> _Data shown_:
+ + +

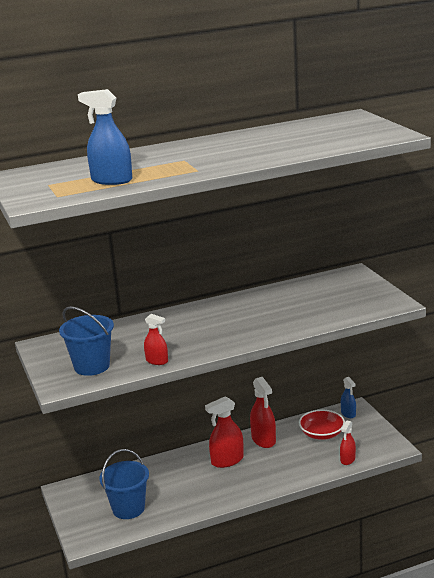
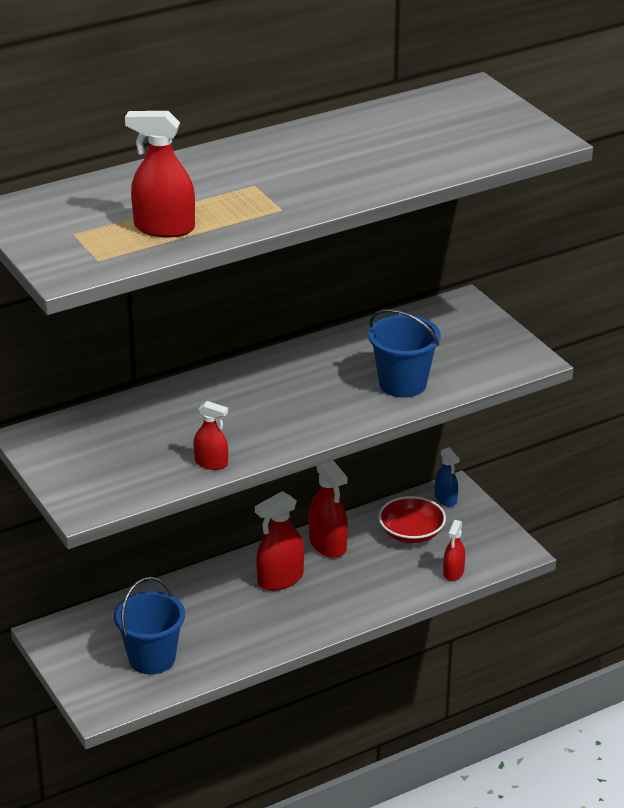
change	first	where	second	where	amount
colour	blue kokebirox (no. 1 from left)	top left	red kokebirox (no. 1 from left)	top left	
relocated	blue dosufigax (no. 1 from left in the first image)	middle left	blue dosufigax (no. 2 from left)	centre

+ + +

> _Task prompt_:
For every line in the listing above that contains "blue", copy that line.

> _Reply_:
colour	blue kokebirox (no. 1 from left)	top left	red kokebirox (no. 1 from left)	top left	
relocated	blue dosufigax (no. 1 from left in the first image)	middle left	blue dosufigax (no. 2 from left)	centre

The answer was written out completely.